WHAT TO PRODUCE:
From the first line of the data below through the line holding "(382, 458) = (449, 425): turquoise", write out each line exactly as it stands.

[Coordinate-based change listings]
* * *
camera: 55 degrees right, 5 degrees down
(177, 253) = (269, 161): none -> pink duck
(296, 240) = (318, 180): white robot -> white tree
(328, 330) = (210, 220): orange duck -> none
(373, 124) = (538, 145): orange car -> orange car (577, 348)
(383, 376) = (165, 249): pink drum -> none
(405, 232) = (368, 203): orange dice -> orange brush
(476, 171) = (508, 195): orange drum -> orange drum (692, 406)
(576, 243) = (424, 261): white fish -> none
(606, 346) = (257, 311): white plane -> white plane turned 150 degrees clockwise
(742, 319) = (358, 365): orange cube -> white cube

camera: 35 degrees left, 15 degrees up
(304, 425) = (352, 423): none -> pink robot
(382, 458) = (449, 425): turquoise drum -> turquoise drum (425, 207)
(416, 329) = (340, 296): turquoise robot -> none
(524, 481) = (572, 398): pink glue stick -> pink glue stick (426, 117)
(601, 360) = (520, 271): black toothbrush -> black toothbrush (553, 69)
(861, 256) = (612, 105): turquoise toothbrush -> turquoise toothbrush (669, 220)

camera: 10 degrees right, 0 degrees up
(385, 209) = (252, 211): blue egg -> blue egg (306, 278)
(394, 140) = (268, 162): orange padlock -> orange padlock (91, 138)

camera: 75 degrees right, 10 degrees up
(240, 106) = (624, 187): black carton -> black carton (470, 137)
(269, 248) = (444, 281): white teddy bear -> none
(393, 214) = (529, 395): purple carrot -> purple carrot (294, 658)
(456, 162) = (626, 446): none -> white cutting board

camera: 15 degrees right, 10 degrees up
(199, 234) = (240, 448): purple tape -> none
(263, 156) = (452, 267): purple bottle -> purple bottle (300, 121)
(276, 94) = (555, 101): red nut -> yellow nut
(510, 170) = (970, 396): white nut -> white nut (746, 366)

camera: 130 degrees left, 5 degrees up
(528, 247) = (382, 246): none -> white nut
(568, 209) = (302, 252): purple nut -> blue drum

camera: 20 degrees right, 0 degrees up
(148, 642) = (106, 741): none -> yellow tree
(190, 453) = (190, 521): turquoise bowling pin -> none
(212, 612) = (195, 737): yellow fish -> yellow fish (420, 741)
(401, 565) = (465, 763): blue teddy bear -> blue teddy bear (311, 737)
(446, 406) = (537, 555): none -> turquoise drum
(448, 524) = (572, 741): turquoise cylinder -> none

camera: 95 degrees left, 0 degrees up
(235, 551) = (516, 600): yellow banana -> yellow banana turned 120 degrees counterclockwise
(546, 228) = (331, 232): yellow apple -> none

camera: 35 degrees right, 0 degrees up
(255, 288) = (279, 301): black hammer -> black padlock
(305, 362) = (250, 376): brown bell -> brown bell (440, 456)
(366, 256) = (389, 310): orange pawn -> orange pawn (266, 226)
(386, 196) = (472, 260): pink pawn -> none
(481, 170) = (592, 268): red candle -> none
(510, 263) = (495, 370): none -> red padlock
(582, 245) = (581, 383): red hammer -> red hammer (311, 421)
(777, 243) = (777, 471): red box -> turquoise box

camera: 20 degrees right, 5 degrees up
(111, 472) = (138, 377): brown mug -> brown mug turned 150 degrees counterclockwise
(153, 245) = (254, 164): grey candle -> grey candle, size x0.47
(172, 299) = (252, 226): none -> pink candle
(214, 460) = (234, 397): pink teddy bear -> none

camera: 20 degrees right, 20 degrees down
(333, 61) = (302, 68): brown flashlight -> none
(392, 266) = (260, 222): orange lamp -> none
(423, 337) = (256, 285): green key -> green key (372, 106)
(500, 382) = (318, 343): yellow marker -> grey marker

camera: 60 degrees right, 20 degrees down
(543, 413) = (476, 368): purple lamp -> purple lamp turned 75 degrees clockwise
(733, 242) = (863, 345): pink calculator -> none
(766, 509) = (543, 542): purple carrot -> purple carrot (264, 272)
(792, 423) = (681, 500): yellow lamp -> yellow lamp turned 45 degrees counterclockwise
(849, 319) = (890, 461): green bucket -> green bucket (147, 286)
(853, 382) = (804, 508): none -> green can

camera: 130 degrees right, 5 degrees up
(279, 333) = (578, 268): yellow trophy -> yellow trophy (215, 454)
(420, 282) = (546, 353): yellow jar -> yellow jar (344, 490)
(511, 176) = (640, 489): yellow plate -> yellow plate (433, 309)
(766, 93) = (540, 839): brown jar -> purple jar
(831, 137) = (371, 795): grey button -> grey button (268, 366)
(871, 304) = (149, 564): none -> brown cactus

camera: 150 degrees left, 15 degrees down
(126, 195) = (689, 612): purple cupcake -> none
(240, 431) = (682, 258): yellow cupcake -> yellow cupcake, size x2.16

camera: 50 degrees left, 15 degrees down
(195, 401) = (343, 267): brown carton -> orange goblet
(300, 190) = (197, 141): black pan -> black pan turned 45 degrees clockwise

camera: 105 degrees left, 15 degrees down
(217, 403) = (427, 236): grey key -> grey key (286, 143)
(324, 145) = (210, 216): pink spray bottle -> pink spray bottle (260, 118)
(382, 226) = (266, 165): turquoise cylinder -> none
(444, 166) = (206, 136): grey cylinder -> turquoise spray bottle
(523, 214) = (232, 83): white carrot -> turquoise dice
* * *
TASK OUTPUT:
camera: 55 degrees right, 5 degrees down
(177, 253) = (269, 161): none -> pink duck
(296, 240) = (318, 180): white robot -> white tree
(328, 330) = (210, 220): orange duck -> none
(373, 124) = (538, 145): orange car -> orange car (577, 348)
(383, 376) = (165, 249): pink drum -> none
(405, 232) = (368, 203): orange dice -> orange brush
(476, 171) = (508, 195): orange drum -> orange drum (692, 406)
(576, 243) = (424, 261): white fish -> none
(606, 346) = (257, 311): white plane -> white plane turned 150 degrees clockwise
(742, 319) = (358, 365): orange cube -> white cube

camera: 35 degrees left, 15 degrees up
(304, 425) = (352, 423): none -> pink robot
(382, 458) = (449, 425): turquoise drum -> turquoise drum (425, 207)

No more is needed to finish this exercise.